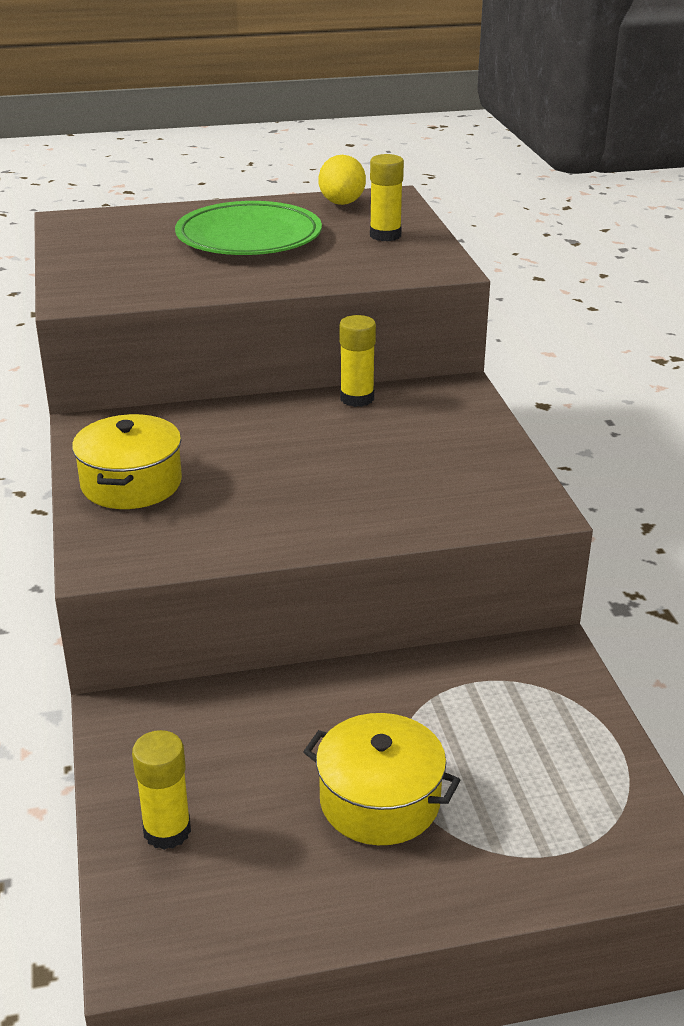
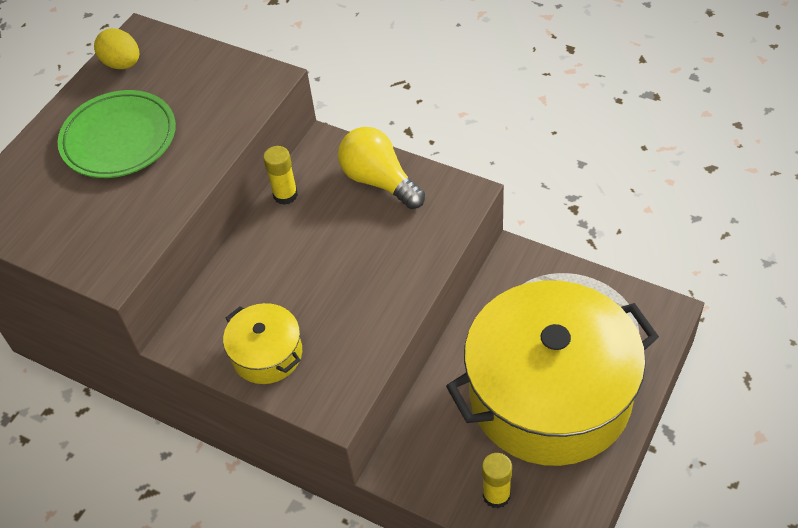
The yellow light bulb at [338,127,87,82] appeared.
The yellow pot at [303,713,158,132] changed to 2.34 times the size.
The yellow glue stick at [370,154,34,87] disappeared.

TASK TO COMPLETE> When you write out the material, keep every line exact and leave out each picture.

FINISHED EXERCISE>
The yellow light bulb at [338,127,87,82] appeared.
The yellow pot at [303,713,158,132] changed to 2.34 times the size.
The yellow glue stick at [370,154,34,87] disappeared.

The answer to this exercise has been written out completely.